Work task —
Make an exact copy of the entries below, with all images left out.
Data under study: Begin
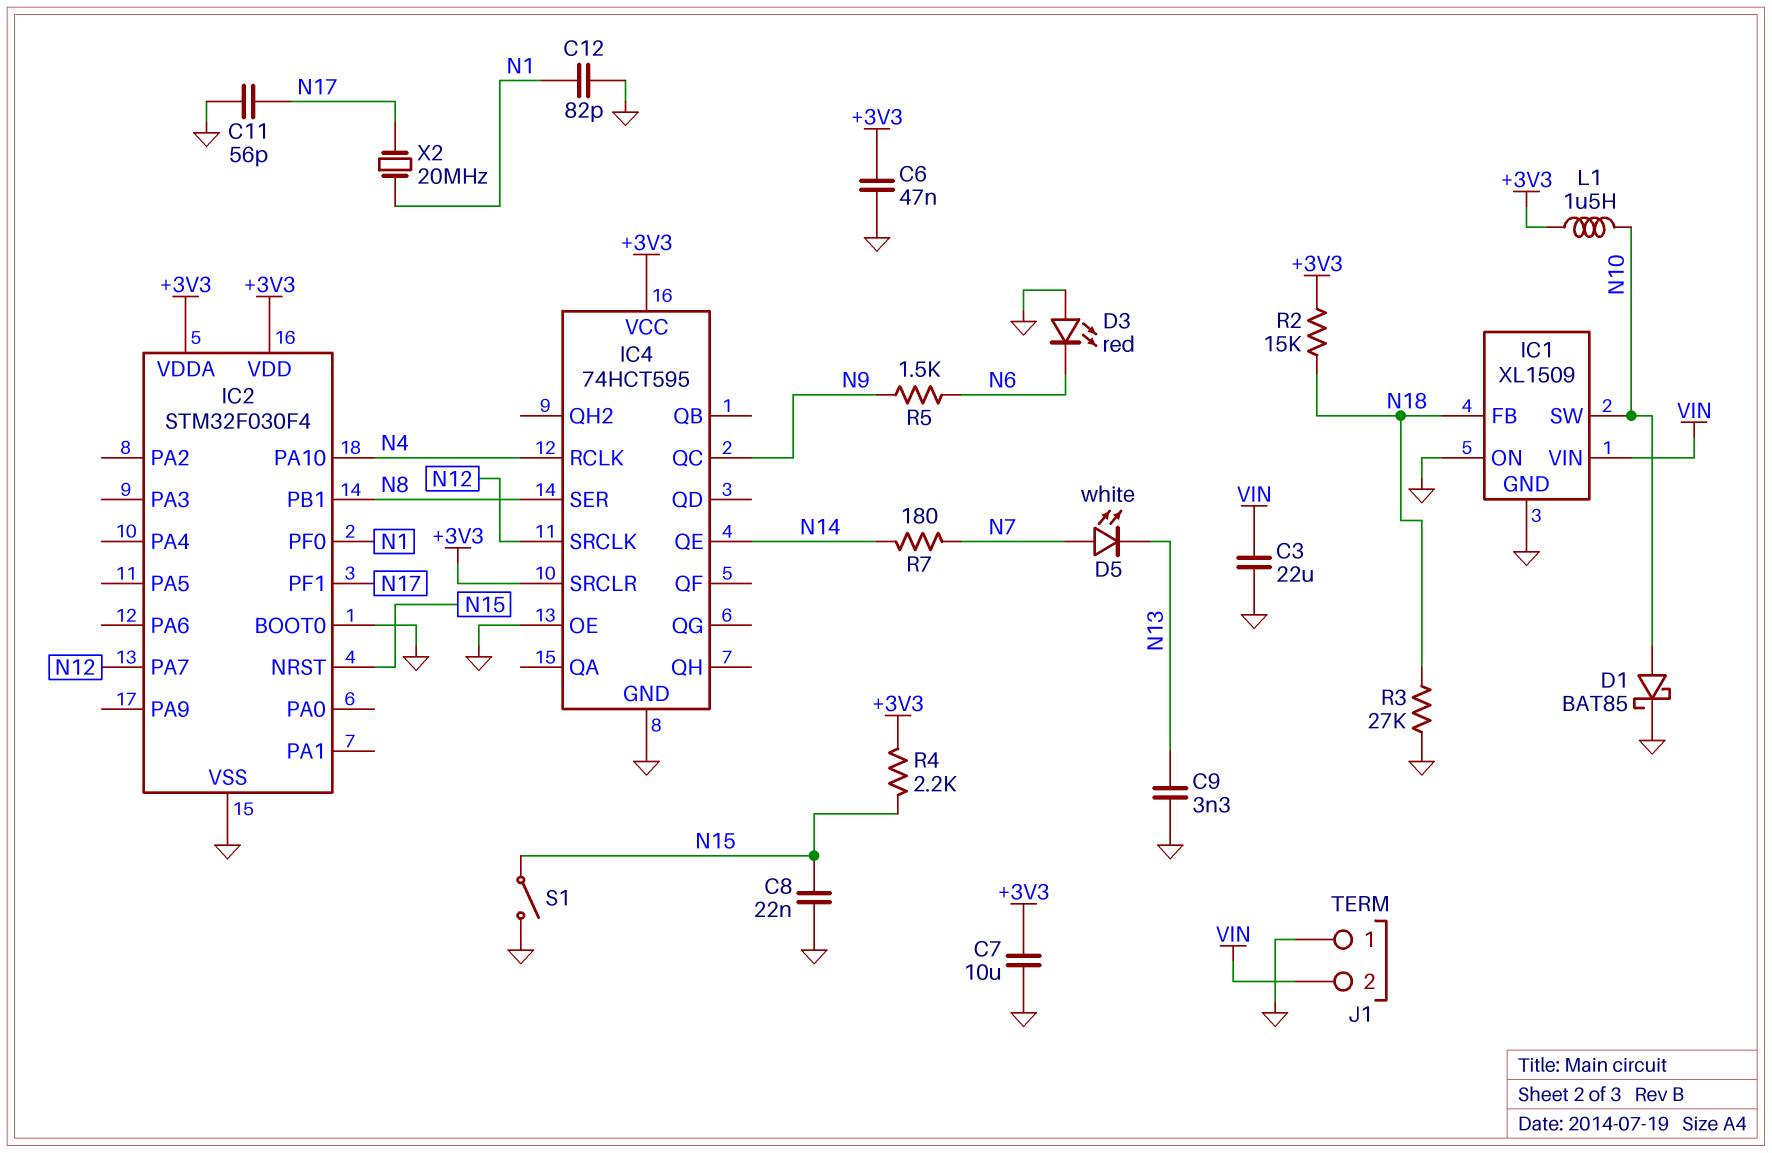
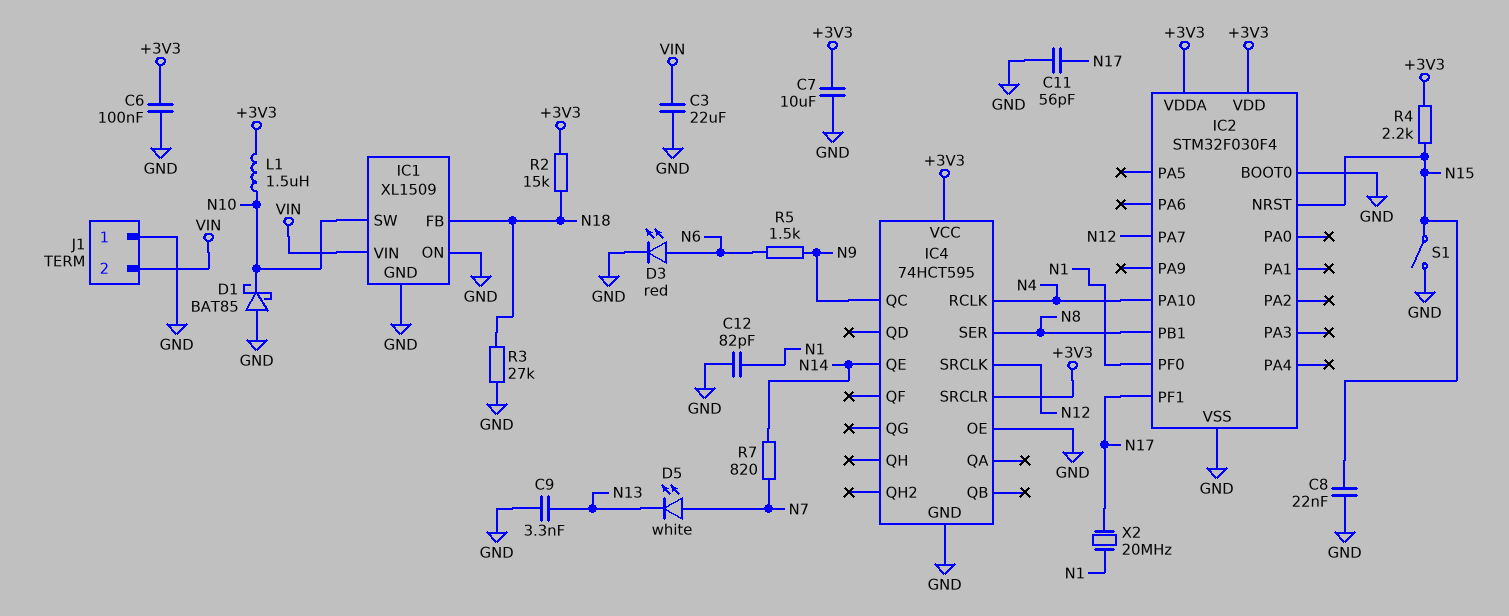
C6: 47nF (+3V3, GND) -> 100nF (+3V3, GND)
D1: schottky BAT85 (A N10, K GND) -> schottky BAT85 (A GND, K N10)
D3: LED red (A GND, K N6) -> LED red (A N6, K GND)
R7: 180 (N7, N14) -> 820 (N7, N14)

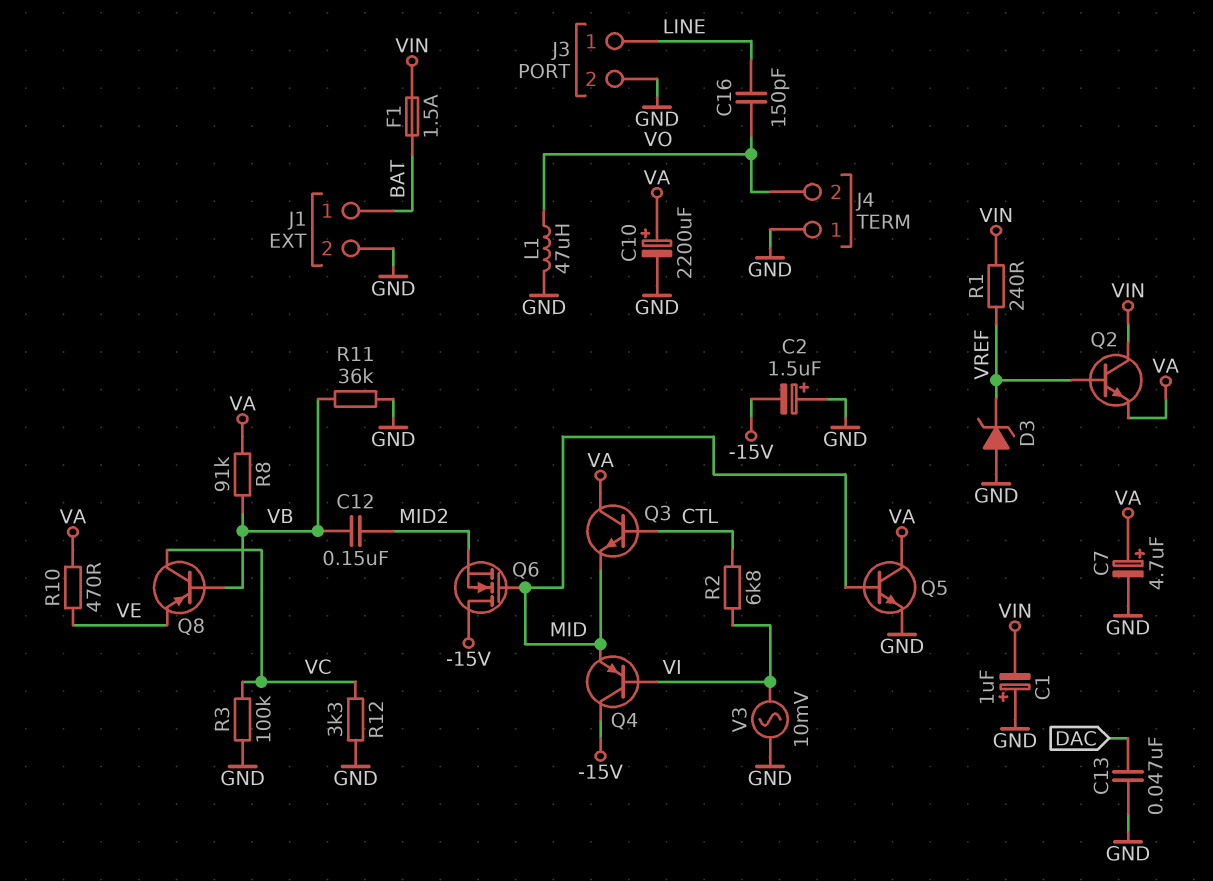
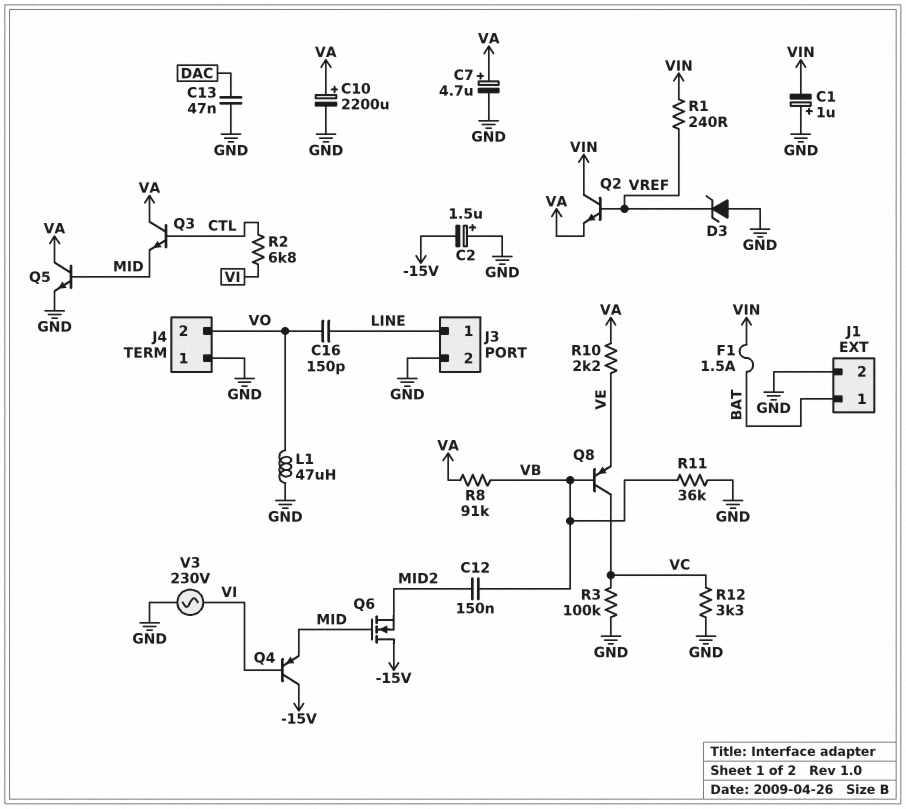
R10: 470 (VA, VE) -> 2.2k (VA, VE)
V3: AC 10mV (GND, VI) -> AC 230V (GND, VI)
Data under study: End
Task result —
C6: 47nF (+3V3, GND) -> 100nF (+3V3, GND)
D1: schottky BAT85 (A N10, K GND) -> schottky BAT85 (A GND, K N10)
D3: LED red (A GND, K N6) -> LED red (A N6, K GND)
R7: 180 (N7, N14) -> 820 (N7, N14)

R10: 470 (VA, VE) -> 2.2k (VA, VE)
V3: AC 10mV (GND, VI) -> AC 230V (GND, VI)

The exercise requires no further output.